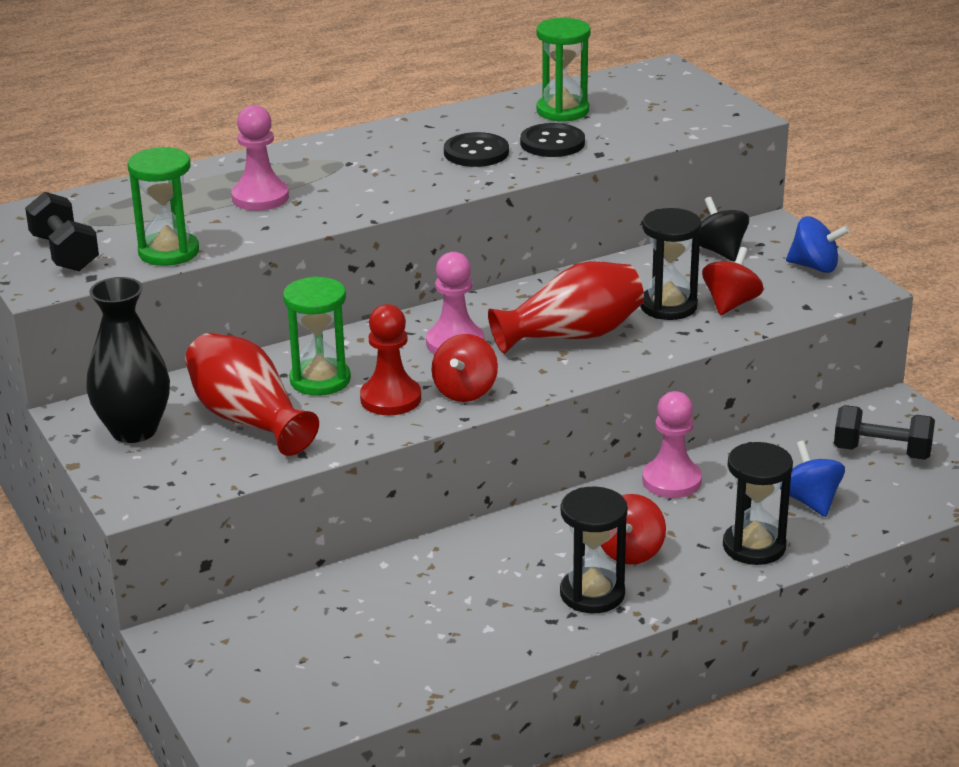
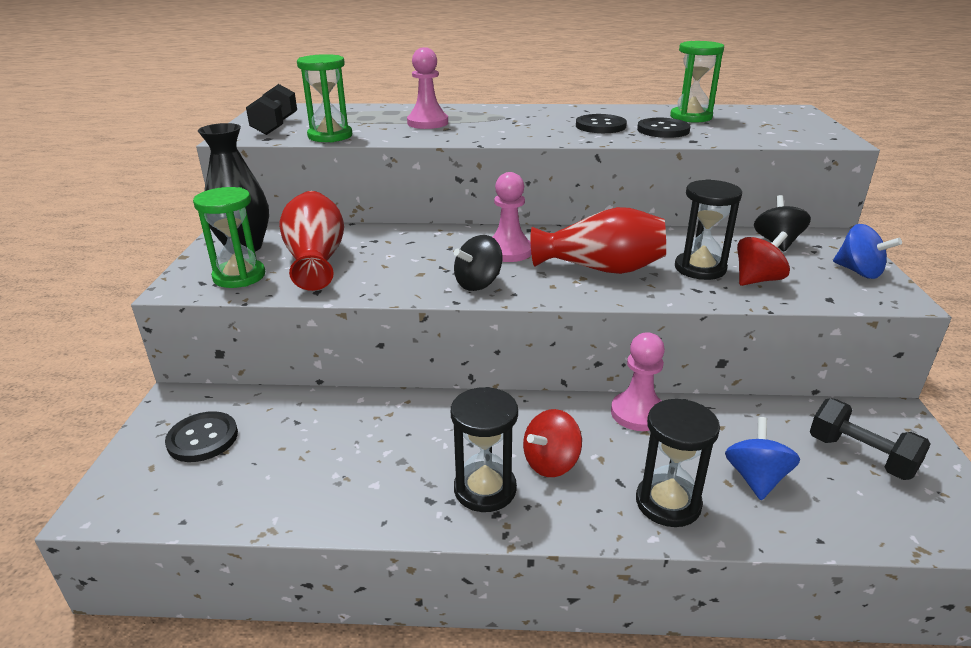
camera: 30 degrees right, 0 degrees up
(262, 657) = (202, 438): none -> black button
(320, 380) = (392, 250): green hourglass -> green hourglass (239, 276)
(390, 399) = (421, 274): red pawn -> none
(465, 391) = (478, 284): red spinning top -> black spinning top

+ + + +

## PROBLEM DESCRIPTION
Show each line of the material that includes the string "black" by copying it.

## EXPECTED ANSWER
(262, 657) = (202, 438): none -> black button
(465, 391) = (478, 284): red spinning top -> black spinning top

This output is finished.